(MATERIAL FOR THE TASK Opens)

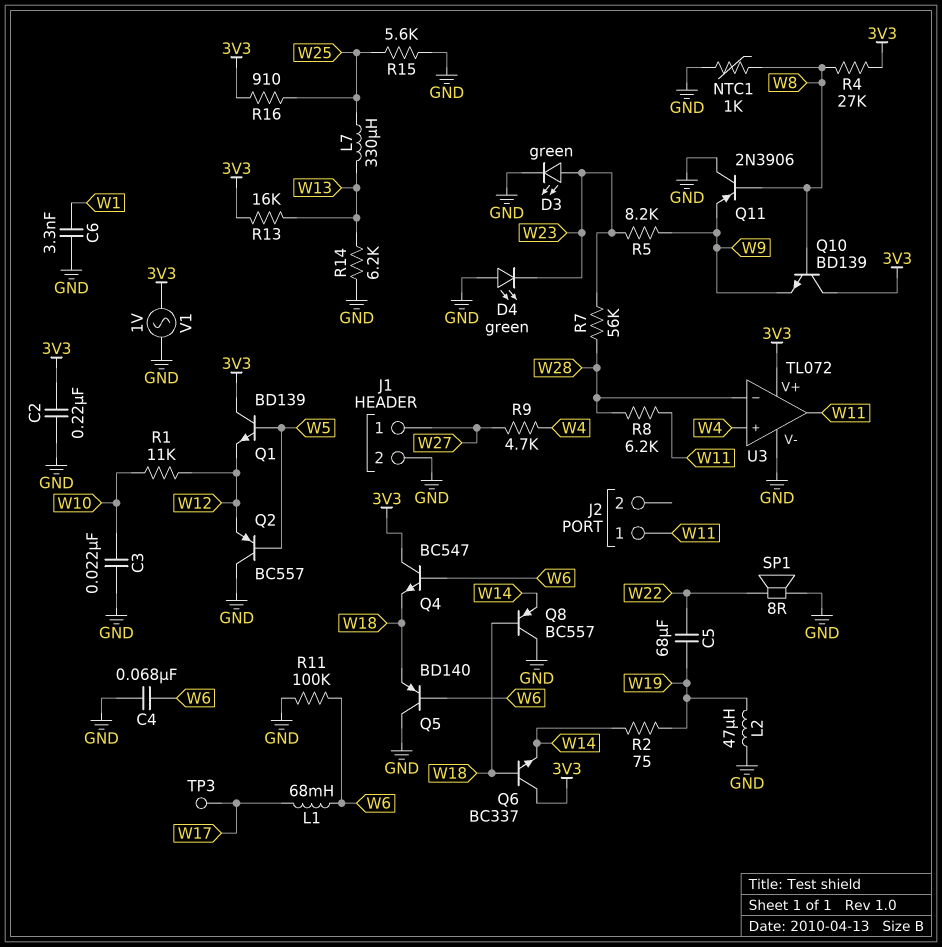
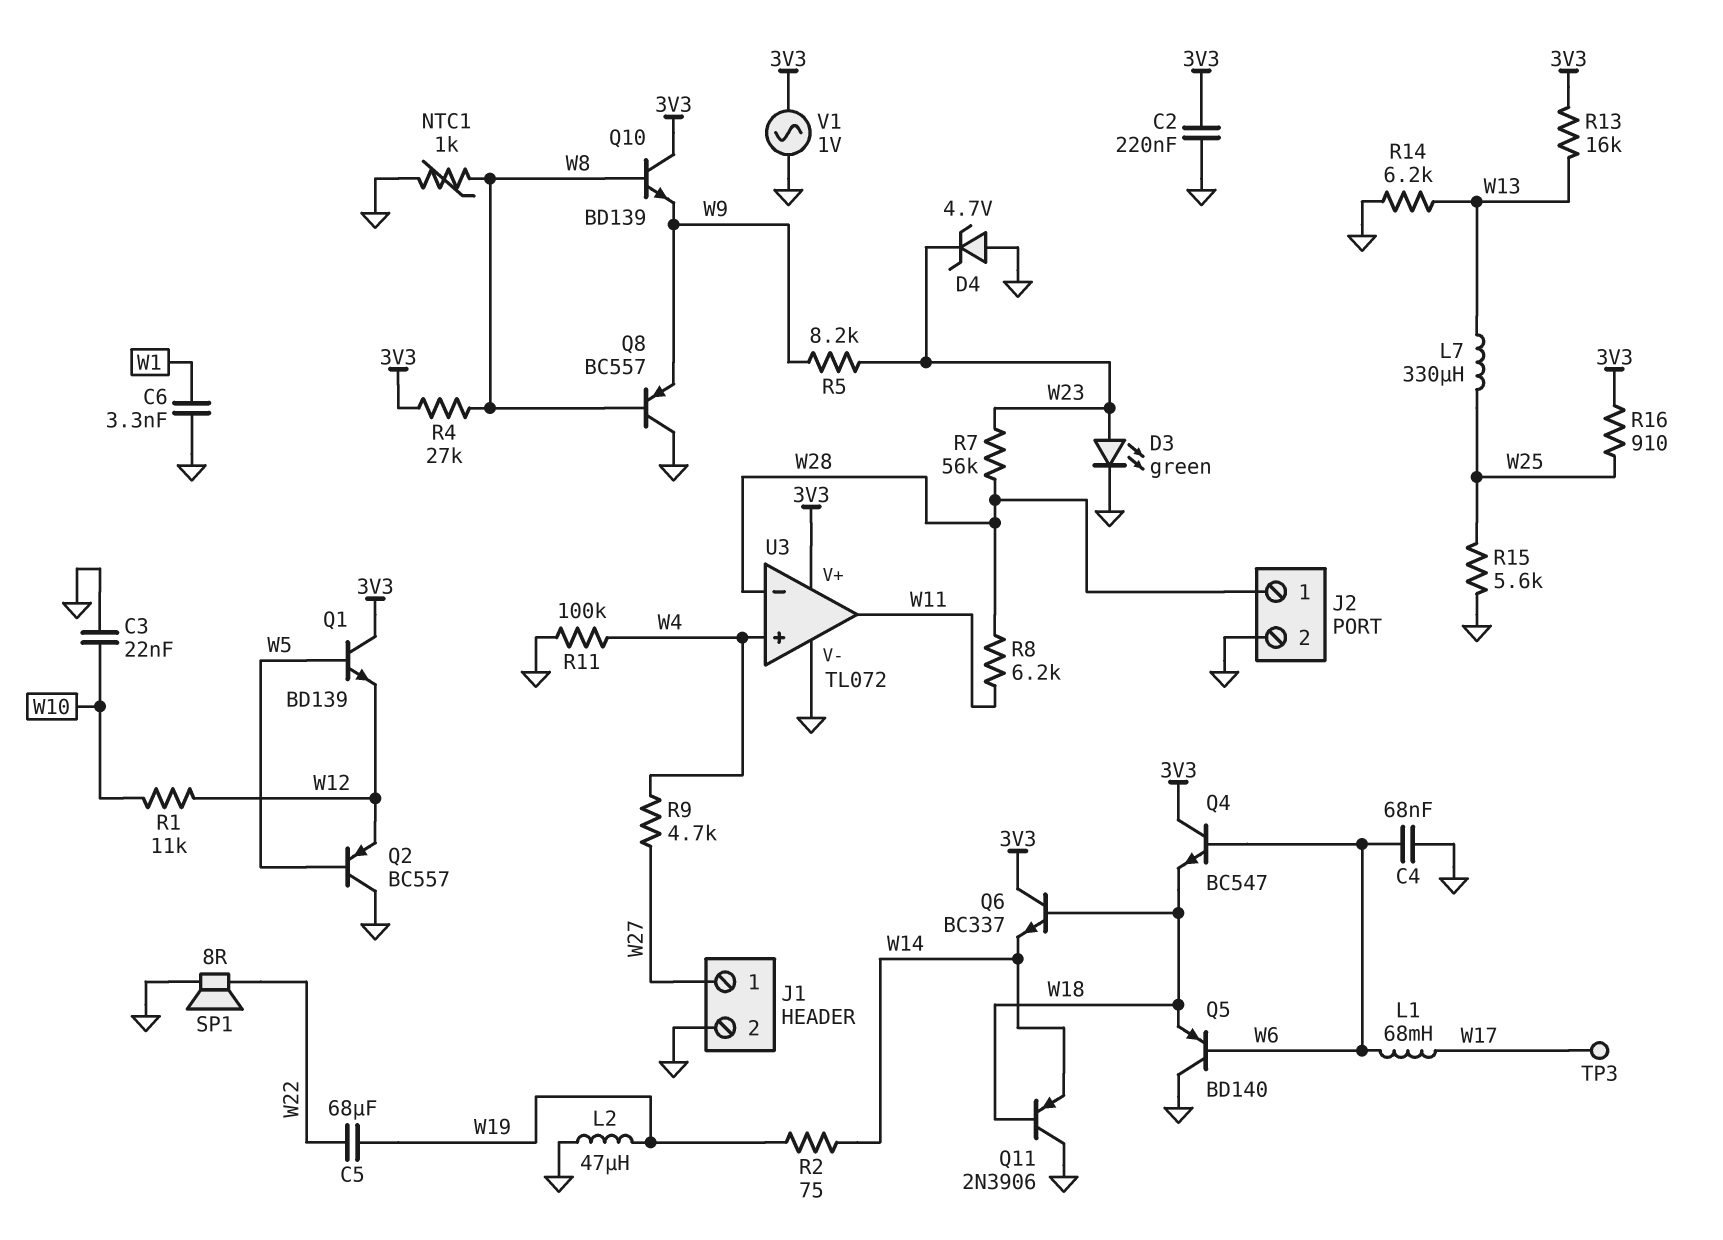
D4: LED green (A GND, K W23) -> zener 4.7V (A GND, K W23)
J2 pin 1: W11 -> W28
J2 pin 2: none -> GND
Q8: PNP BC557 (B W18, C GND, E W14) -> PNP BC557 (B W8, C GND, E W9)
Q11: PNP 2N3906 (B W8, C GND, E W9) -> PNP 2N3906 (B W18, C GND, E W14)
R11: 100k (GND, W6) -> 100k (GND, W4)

(MATERIAL FOR THE TASK Closes)
(MATERIAL FOR THE TASK Opens)

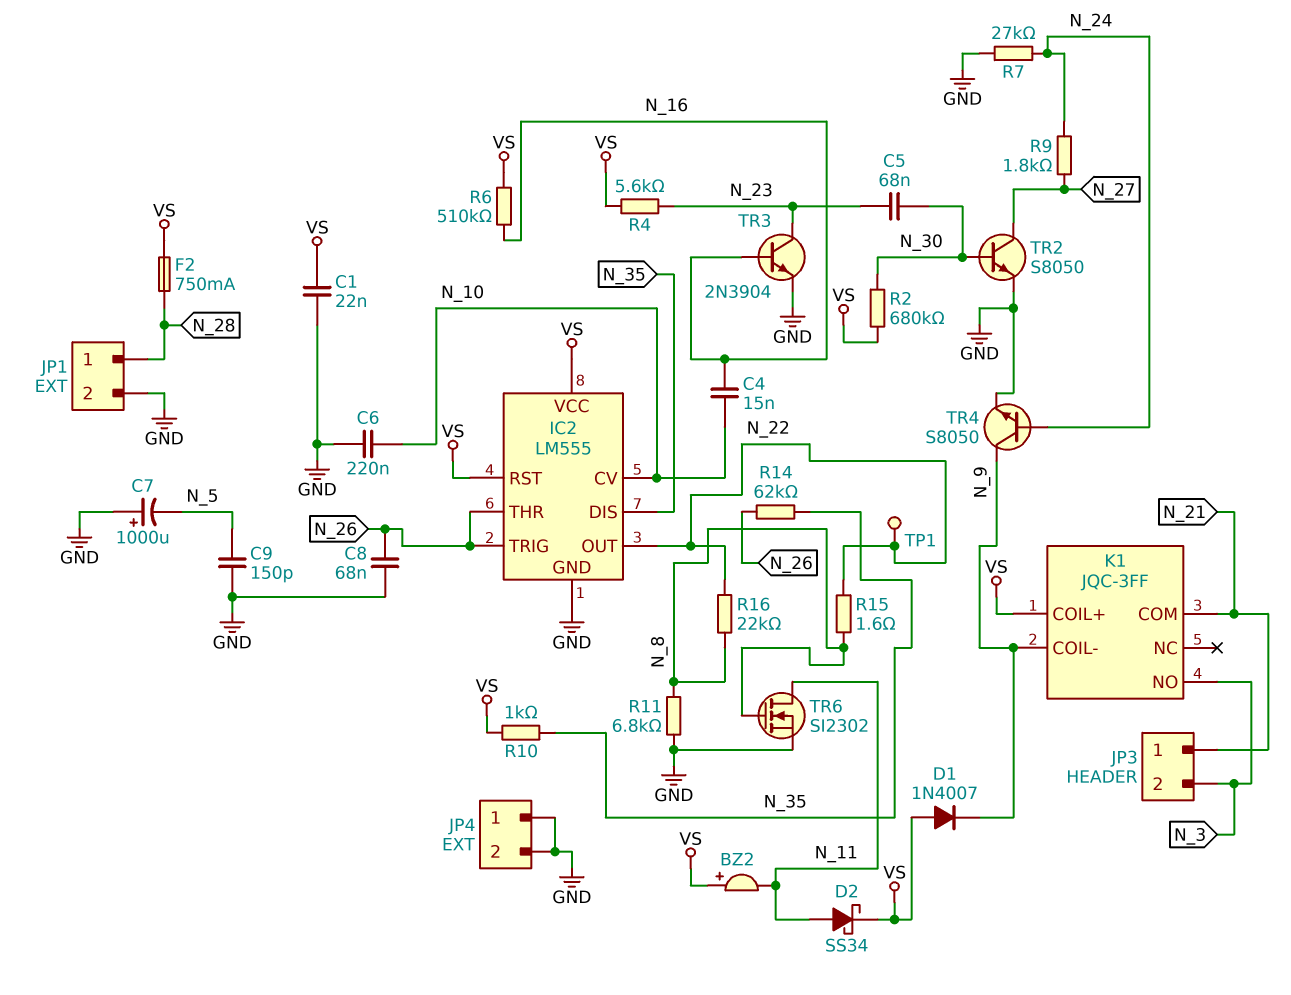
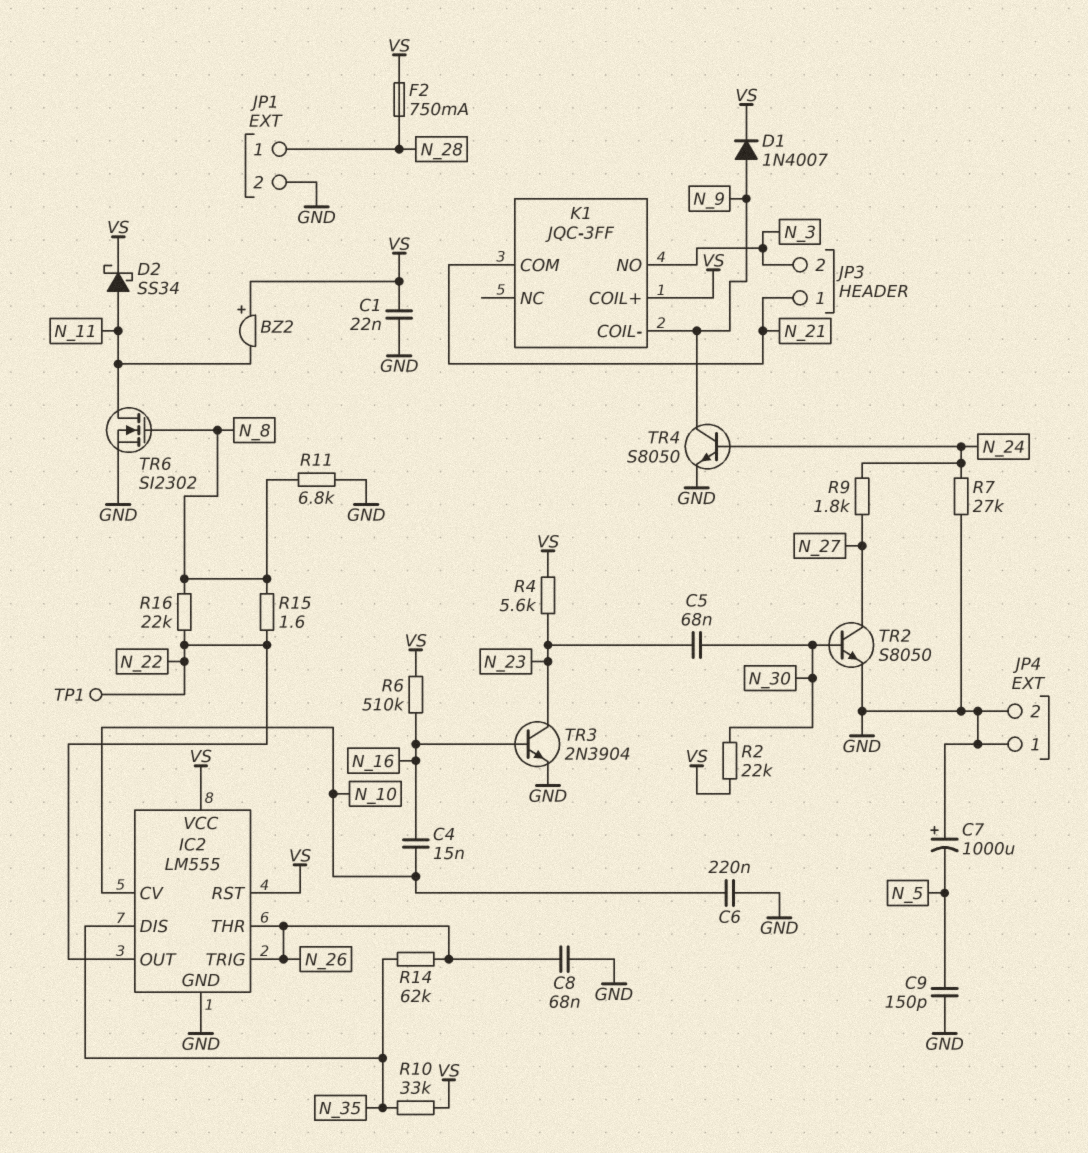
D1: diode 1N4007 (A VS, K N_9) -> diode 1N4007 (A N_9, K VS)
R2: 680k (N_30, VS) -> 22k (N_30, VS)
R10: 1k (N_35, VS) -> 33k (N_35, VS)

(MATERIAL FOR THE TASK Closes)

* **WORK TO COMPLETE**: Copy out, exactly and alone, the lines of the entries above between the ones holding "D4: LED green" and "R11: 100k (GND, W6) -> 100k (GND, W4)", inclusive.

* **REPLY**:
D4: LED green (A GND, K W23) -> zener 4.7V (A GND, K W23)
J2 pin 1: W11 -> W28
J2 pin 2: none -> GND
Q8: PNP BC557 (B W18, C GND, E W14) -> PNP BC557 (B W8, C GND, E W9)
Q11: PNP 2N3906 (B W8, C GND, E W9) -> PNP 2N3906 (B W18, C GND, E W14)
R11: 100k (GND, W6) -> 100k (GND, W4)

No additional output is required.